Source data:
^^^^^^^^^^^^^^^^
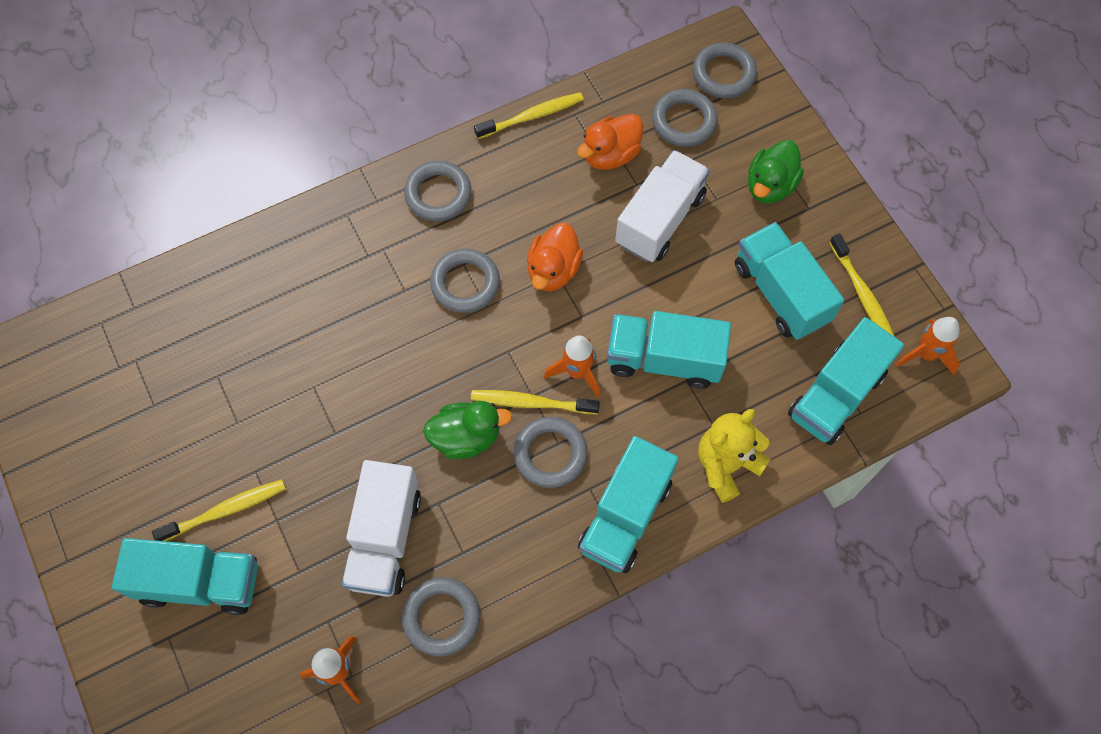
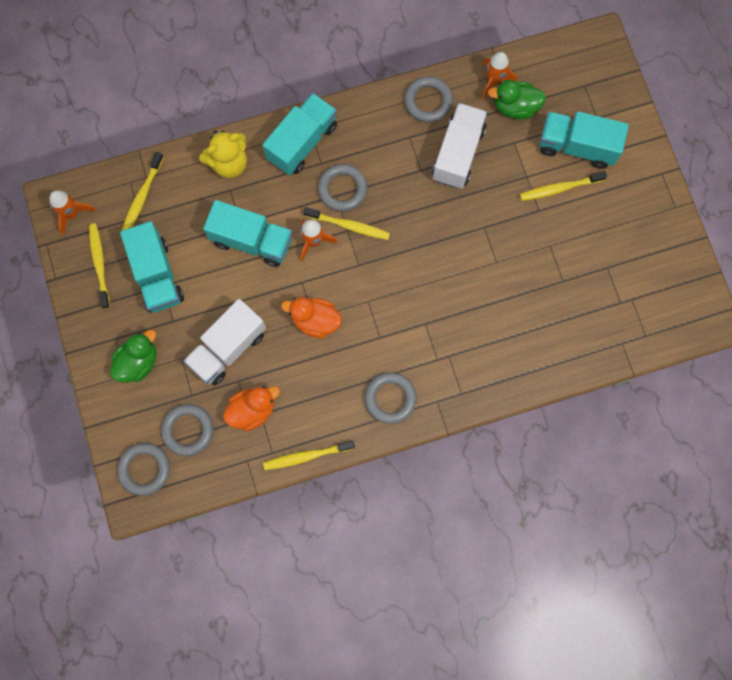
camera: 170 degrees left, 10 degrees up
(465, 283) = (380, 321): grey ring -> none
(466, 437) = (396, 210): green duck -> green duck (515, 107)
(553, 270) = (315, 321): orange duck -> orange duck turned 105 degrees counterclockwise
(836, 395) = (142, 196): turquoise truck -> yellow toothbrush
^^^^^^^^^^^^^^^^
### WHAT TO WORK ON
Without including any pictures, copy every line above exactly.

### ANSWER TO THIS TASK
camera: 170 degrees left, 10 degrees up
(465, 283) = (380, 321): grey ring -> none
(466, 437) = (396, 210): green duck -> green duck (515, 107)
(553, 270) = (315, 321): orange duck -> orange duck turned 105 degrees counterclockwise
(836, 395) = (142, 196): turquoise truck -> yellow toothbrush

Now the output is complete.